*Exercise*
Every record that follows should be written out word for word; the pictures stay out.

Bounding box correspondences
--- START ---
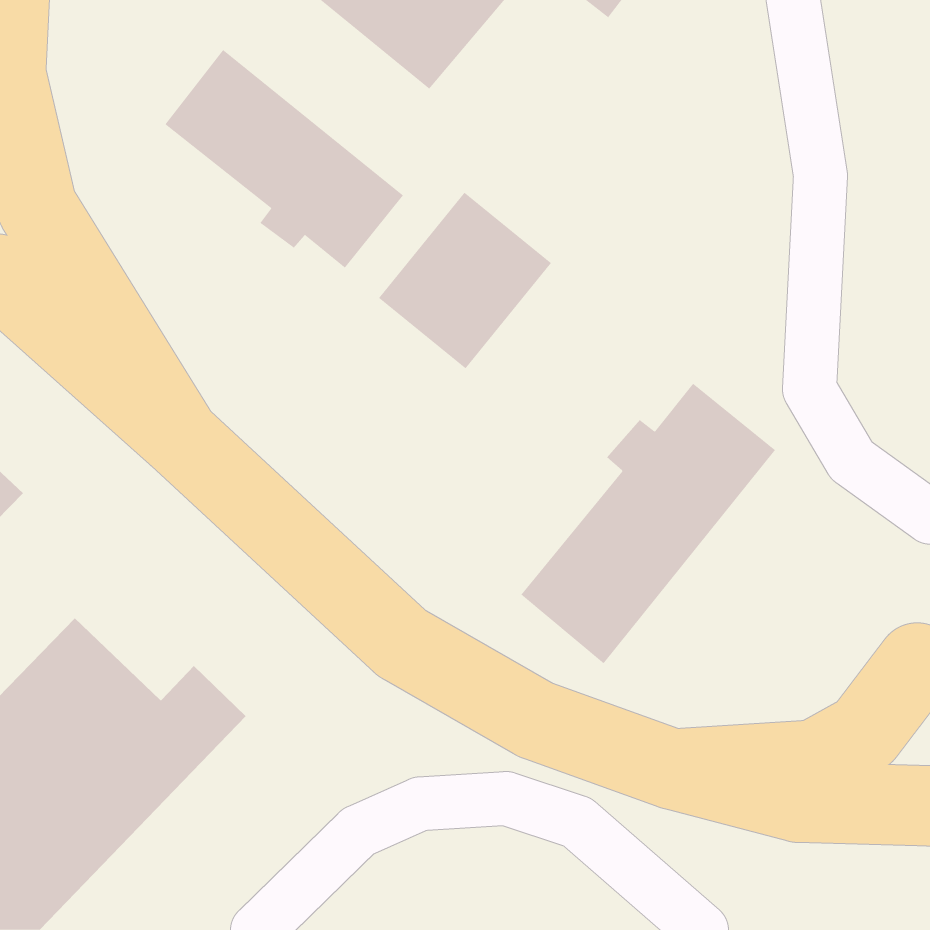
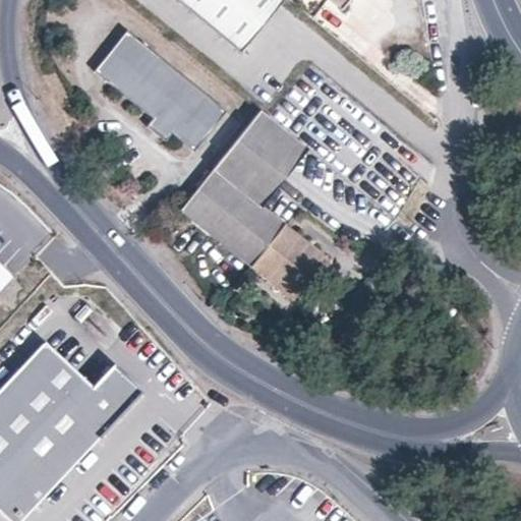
building: none -> [177,166,324,299]
building: [521,383,776,664] -> none

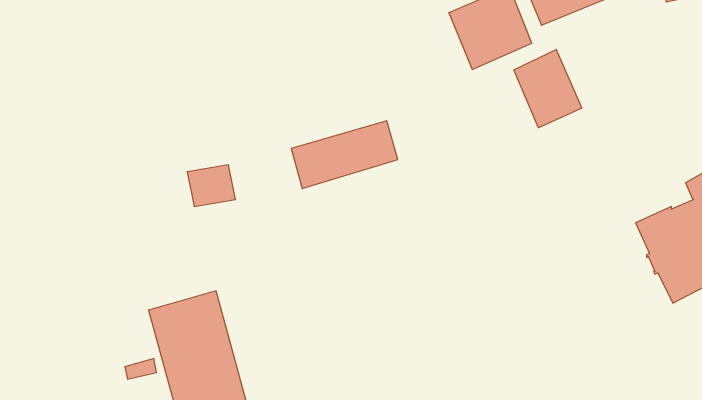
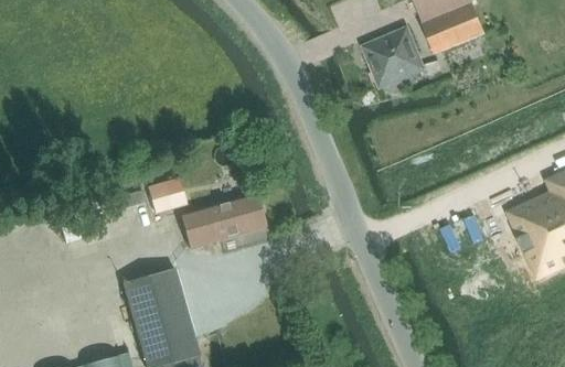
building: [514,49,582,128] -> none
building: [291,121,398,189] -> [181,194,266,248]

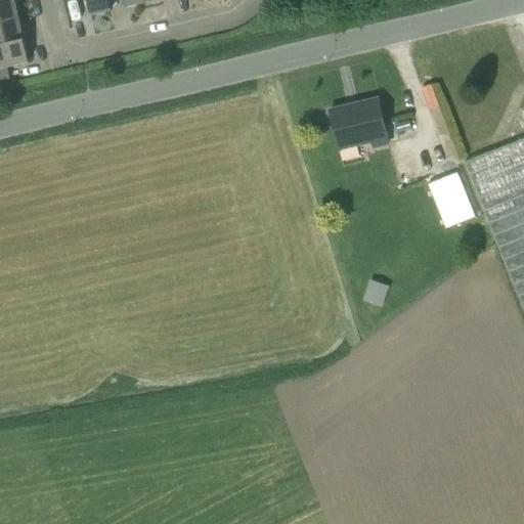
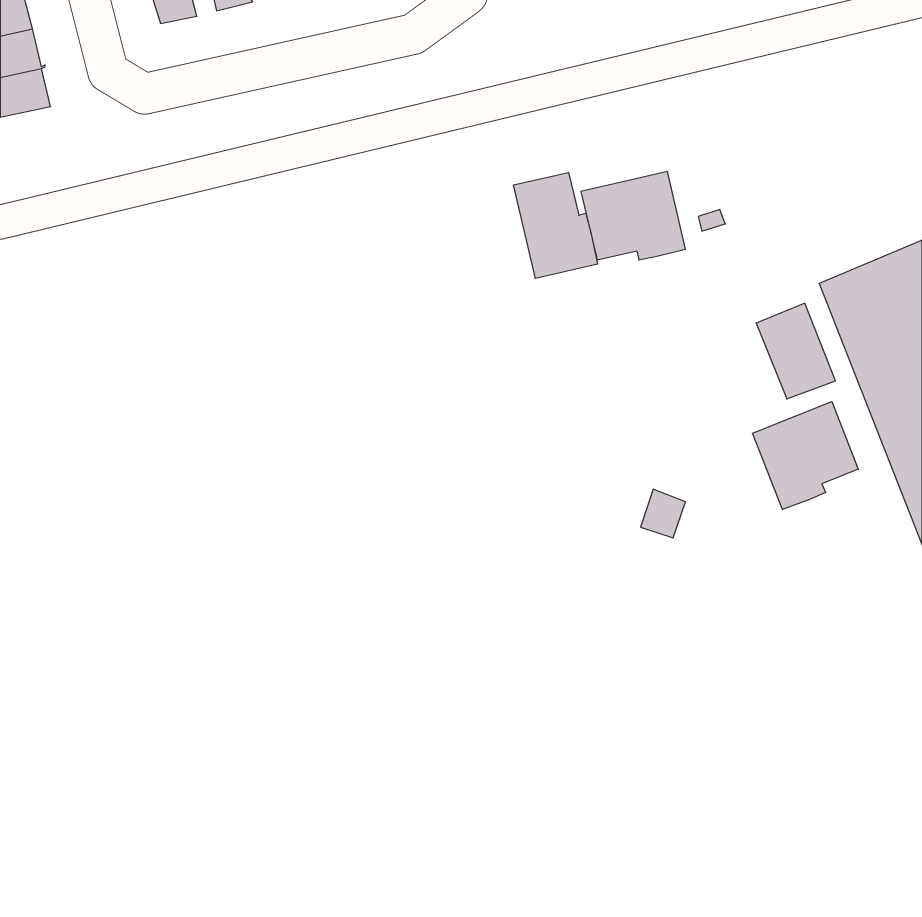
building: none -> [513,172,598,278]
building: none -> [752,402,858,510]

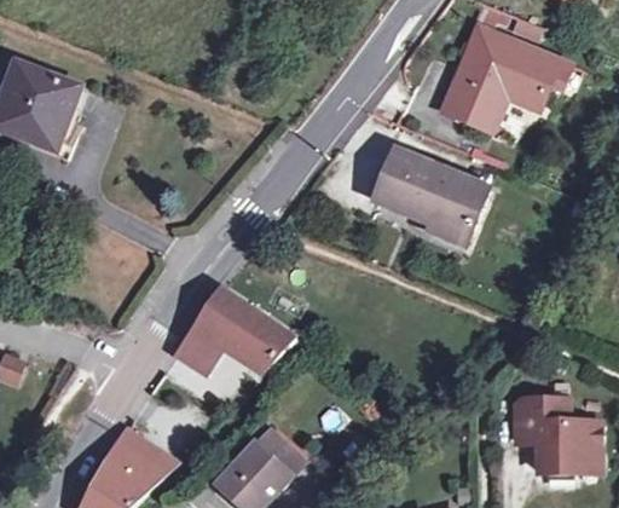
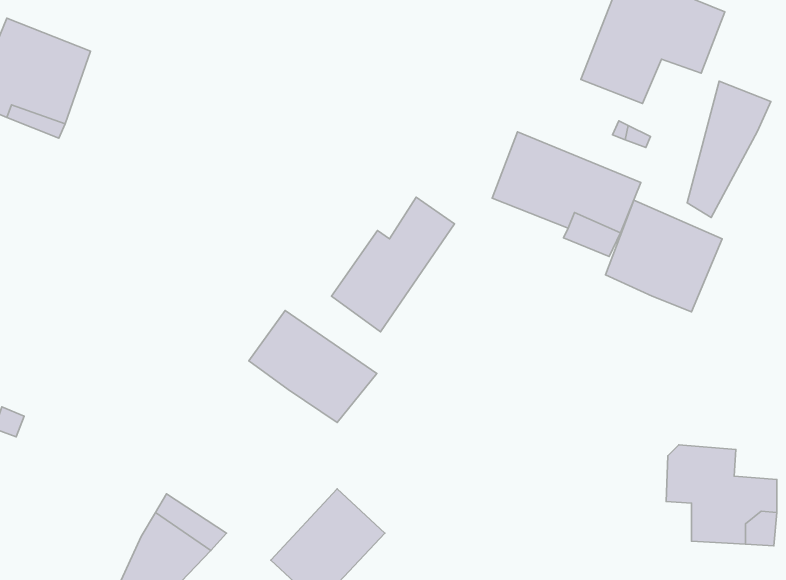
building: none -> [687,81,771,217]
building: none -> [331,197,455,332]
building: none -> [605,200,722,312]
building: [175,327,225,377] -> none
--- END ---
*Answer space*
building: none -> [177,166,324,299]
building: [521,383,776,664] -> none

building: [514,49,582,128] -> none
building: [291,121,398,189] -> [181,194,266,248]

building: none -> [513,172,598,278]
building: none -> [752,402,858,510]

building: none -> [687,81,771,217]
building: none -> [331,197,455,332]
building: none -> [605,200,722,312]
building: [175,327,225,377] -> none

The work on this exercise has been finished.